> _Exercise_
Copy all the records word for word, apart from any pictures.

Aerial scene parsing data
<<<<

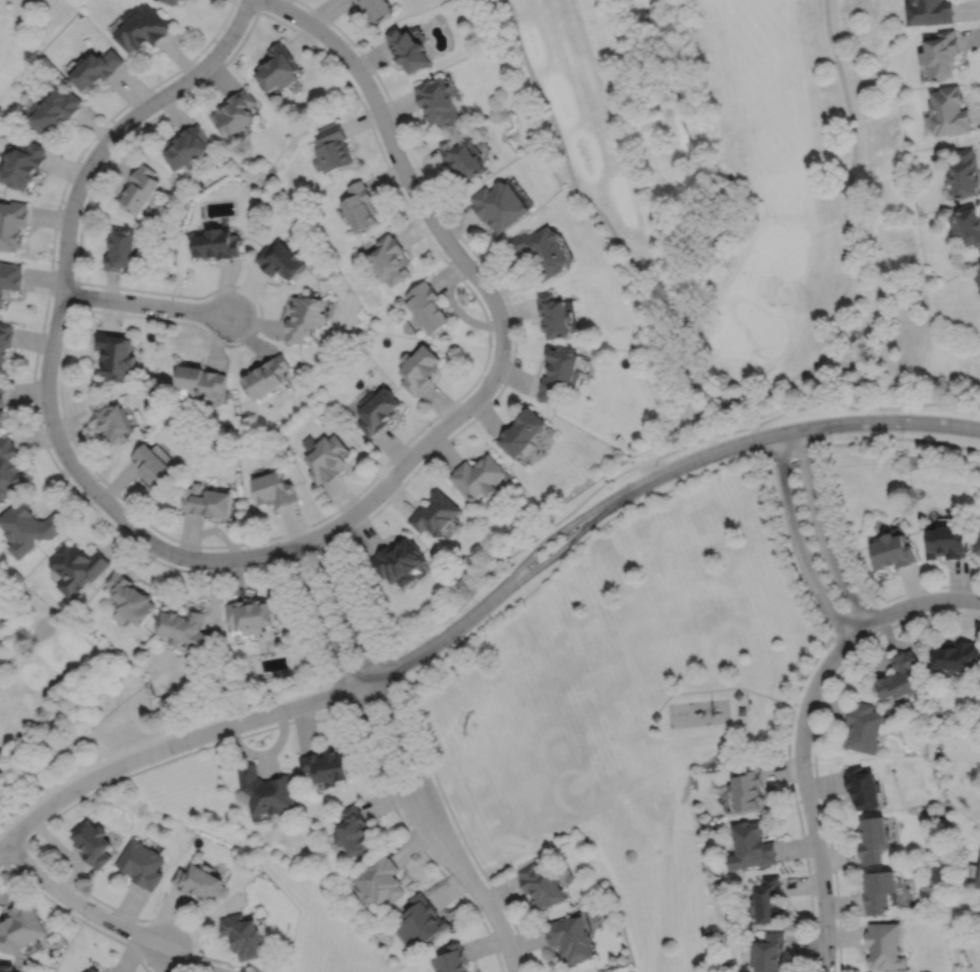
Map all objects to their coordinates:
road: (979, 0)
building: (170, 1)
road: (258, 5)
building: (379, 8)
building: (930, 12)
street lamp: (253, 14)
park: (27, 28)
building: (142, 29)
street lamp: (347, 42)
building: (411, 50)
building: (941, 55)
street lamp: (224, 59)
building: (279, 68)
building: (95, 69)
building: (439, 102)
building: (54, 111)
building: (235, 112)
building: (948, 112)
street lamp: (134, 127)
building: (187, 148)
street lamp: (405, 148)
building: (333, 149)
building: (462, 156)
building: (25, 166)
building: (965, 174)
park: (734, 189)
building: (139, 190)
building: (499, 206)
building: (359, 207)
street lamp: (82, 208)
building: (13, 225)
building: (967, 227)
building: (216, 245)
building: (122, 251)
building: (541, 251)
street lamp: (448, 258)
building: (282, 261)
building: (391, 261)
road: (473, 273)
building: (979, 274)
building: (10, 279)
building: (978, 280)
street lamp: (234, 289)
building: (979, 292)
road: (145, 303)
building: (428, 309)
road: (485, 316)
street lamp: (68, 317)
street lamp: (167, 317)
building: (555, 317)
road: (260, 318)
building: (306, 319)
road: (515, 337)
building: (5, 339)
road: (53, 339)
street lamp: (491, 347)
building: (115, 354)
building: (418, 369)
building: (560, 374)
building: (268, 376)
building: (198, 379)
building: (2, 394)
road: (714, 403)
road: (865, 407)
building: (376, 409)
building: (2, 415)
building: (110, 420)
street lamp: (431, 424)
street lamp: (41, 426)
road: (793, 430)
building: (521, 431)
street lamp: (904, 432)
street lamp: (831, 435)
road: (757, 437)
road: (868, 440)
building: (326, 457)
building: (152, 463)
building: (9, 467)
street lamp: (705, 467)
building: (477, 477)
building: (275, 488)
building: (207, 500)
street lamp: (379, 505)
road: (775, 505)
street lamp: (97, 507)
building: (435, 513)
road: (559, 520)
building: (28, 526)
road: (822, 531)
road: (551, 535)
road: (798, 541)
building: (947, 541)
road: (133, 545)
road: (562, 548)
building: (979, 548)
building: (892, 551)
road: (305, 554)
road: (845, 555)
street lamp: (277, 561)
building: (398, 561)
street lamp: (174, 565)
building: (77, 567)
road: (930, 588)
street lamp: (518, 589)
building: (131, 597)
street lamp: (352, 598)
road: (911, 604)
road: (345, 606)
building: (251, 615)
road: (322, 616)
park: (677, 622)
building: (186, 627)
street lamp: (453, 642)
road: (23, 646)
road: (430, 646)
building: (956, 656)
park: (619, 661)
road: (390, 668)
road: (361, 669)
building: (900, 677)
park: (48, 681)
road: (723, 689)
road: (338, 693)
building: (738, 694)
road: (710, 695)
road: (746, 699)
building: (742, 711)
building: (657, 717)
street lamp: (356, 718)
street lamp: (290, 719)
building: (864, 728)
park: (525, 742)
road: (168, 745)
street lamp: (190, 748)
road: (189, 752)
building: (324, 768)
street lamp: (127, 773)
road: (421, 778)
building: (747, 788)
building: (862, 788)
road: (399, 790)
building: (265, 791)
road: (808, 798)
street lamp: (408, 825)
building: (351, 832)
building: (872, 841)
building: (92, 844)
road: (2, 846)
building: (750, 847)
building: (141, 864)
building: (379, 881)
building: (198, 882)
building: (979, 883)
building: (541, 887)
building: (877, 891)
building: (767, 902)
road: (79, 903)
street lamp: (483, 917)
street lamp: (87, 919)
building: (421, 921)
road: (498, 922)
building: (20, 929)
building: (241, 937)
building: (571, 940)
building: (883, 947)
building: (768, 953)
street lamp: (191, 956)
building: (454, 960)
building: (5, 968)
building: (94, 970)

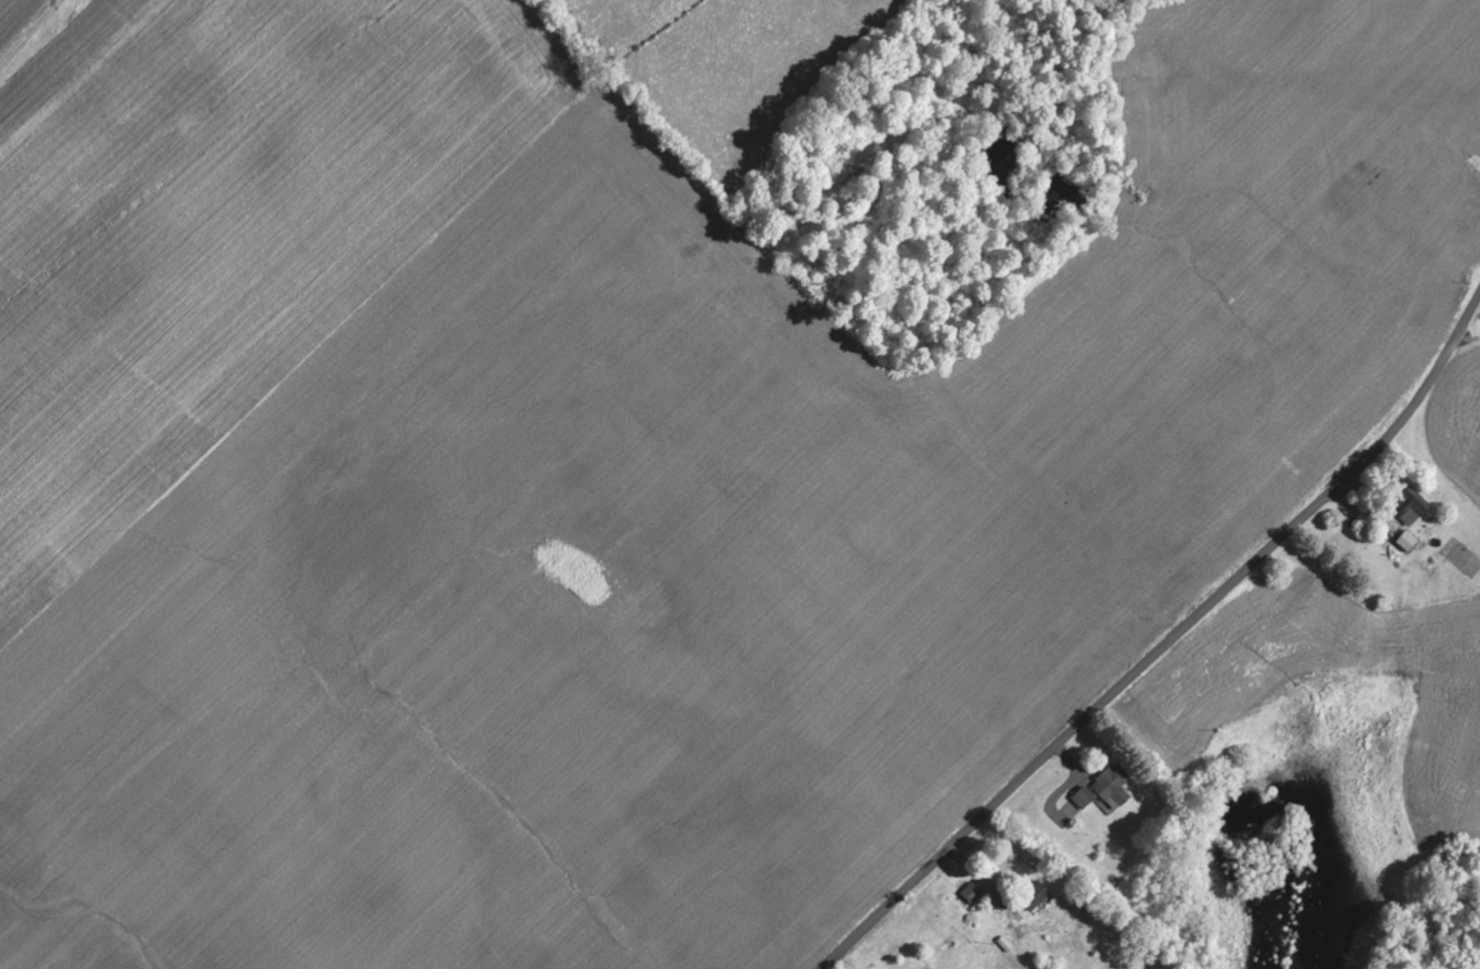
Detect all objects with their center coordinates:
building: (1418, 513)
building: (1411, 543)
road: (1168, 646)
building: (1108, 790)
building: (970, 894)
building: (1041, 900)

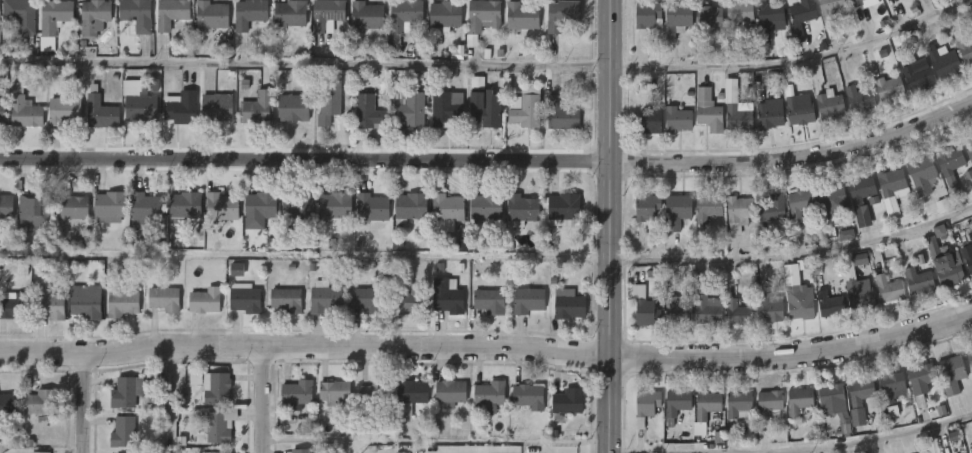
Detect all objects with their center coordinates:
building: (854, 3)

>>>>

> _Solution for this exercise_
Map all objects to their coordinates:
road: (979, 0)
building: (170, 1)
road: (258, 5)
building: (379, 8)
building: (930, 12)
street lamp: (253, 14)
park: (27, 28)
building: (142, 29)
street lamp: (347, 42)
building: (411, 50)
building: (941, 55)
street lamp: (224, 59)
building: (279, 68)
building: (95, 69)
building: (439, 102)
building: (54, 111)
building: (235, 112)
building: (948, 112)
street lamp: (134, 127)
building: (187, 148)
street lamp: (405, 148)
building: (333, 149)
building: (462, 156)
building: (25, 166)
building: (965, 174)
park: (734, 189)
building: (139, 190)
building: (499, 206)
building: (359, 207)
street lamp: (82, 208)
building: (13, 225)
building: (967, 227)
building: (216, 245)
building: (122, 251)
building: (541, 251)
street lamp: (448, 258)
building: (282, 261)
building: (391, 261)
road: (473, 273)
building: (979, 274)
building: (10, 279)
building: (978, 280)
street lamp: (234, 289)
building: (979, 292)
road: (145, 303)
building: (428, 309)
road: (485, 316)
street lamp: (68, 317)
street lamp: (167, 317)
building: (555, 317)
road: (260, 318)
building: (306, 319)
road: (515, 337)
building: (5, 339)
road: (53, 339)
street lamp: (491, 347)
building: (115, 354)
building: (418, 369)
building: (560, 374)
building: (268, 376)
building: (198, 379)
building: (2, 394)
road: (714, 403)
road: (865, 407)
building: (376, 409)
building: (2, 415)
building: (110, 420)
street lamp: (431, 424)
street lamp: (41, 426)
road: (793, 430)
building: (521, 431)
street lamp: (904, 432)
street lamp: (831, 435)
road: (757, 437)
road: (868, 440)
building: (326, 457)
building: (152, 463)
building: (9, 467)
street lamp: (705, 467)
building: (477, 477)
building: (275, 488)
building: (207, 500)
street lamp: (379, 505)
road: (775, 505)
street lamp: (97, 507)
building: (435, 513)
road: (559, 520)
building: (28, 526)
road: (822, 531)
road: (551, 535)
road: (798, 541)
building: (947, 541)
road: (133, 545)
road: (562, 548)
building: (979, 548)
building: (892, 551)
road: (305, 554)
road: (845, 555)
street lamp: (277, 561)
building: (398, 561)
street lamp: (174, 565)
building: (77, 567)
road: (930, 588)
street lamp: (518, 589)
building: (131, 597)
street lamp: (352, 598)
road: (911, 604)
road: (345, 606)
building: (251, 615)
road: (322, 616)
park: (677, 622)
building: (186, 627)
street lamp: (453, 642)
road: (23, 646)
road: (430, 646)
building: (956, 656)
park: (619, 661)
road: (390, 668)
road: (361, 669)
building: (900, 677)
park: (48, 681)
road: (723, 689)
road: (338, 693)
building: (738, 694)
road: (710, 695)
road: (746, 699)
building: (742, 711)
building: (657, 717)
street lamp: (356, 718)
street lamp: (290, 719)
building: (864, 728)
park: (525, 742)
road: (168, 745)
street lamp: (190, 748)
road: (189, 752)
building: (324, 768)
street lamp: (127, 773)
road: (421, 778)
building: (747, 788)
building: (862, 788)
road: (399, 790)
building: (265, 791)
road: (808, 798)
street lamp: (408, 825)
building: (351, 832)
building: (872, 841)
building: (92, 844)
road: (2, 846)
building: (750, 847)
building: (141, 864)
building: (379, 881)
building: (198, 882)
building: (979, 883)
building: (541, 887)
building: (877, 891)
building: (767, 902)
road: (79, 903)
street lamp: (483, 917)
street lamp: (87, 919)
building: (421, 921)
road: (498, 922)
building: (20, 929)
building: (241, 937)
building: (571, 940)
building: (883, 947)
building: (768, 953)
street lamp: (191, 956)
building: (454, 960)
building: (5, 968)
building: (94, 970)

Detect all objects with their center coordinates:
building: (1418, 513)
building: (1411, 543)
road: (1168, 646)
building: (1108, 790)
building: (970, 894)
building: (1041, 900)

Detect all objects with their center coordinates:
building: (854, 3)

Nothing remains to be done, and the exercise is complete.